DATA PROVIDED -
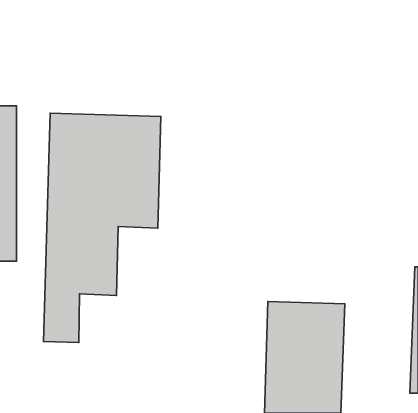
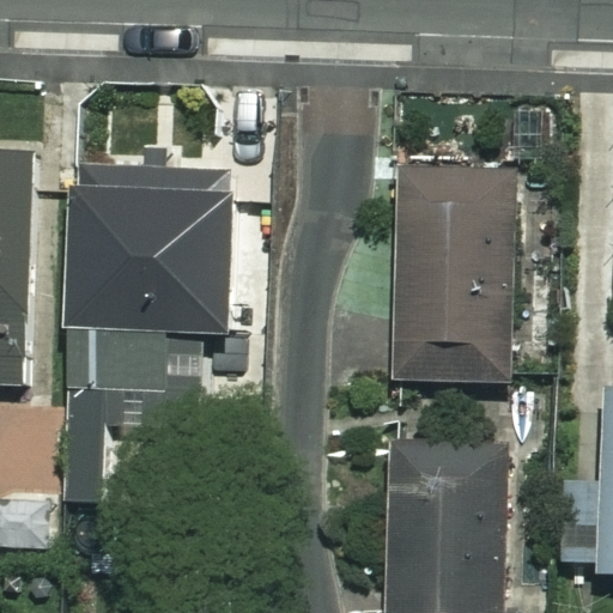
building: none -> [394,168,516,382]

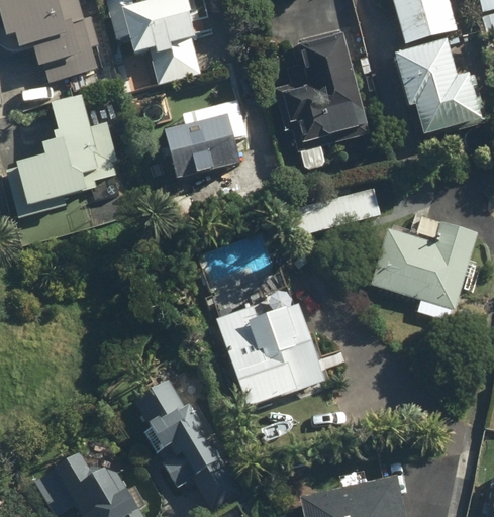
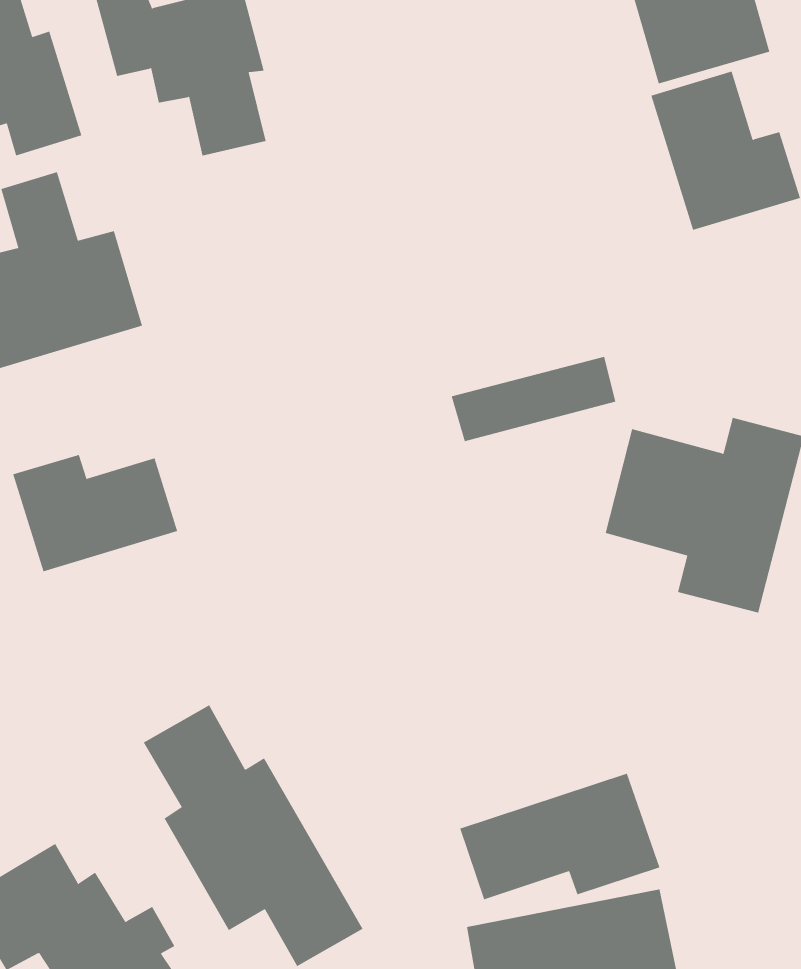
building: [283,29,363,139] -> none
building: [166,100,248,181] -> none
building: none -> [13,454,178,572]
building: [217,302,325,406] -> none
building: none -> [459,773,660,900]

WHAT YOU WILL DO - Pictures aside, repeat every entry exactly as written.

SOLUTION FOR THIS EXERCISE -
building: none -> [394,168,516,382]

building: [283,29,363,139] -> none
building: [166,100,248,181] -> none
building: none -> [13,454,178,572]
building: [217,302,325,406] -> none
building: none -> [459,773,660,900]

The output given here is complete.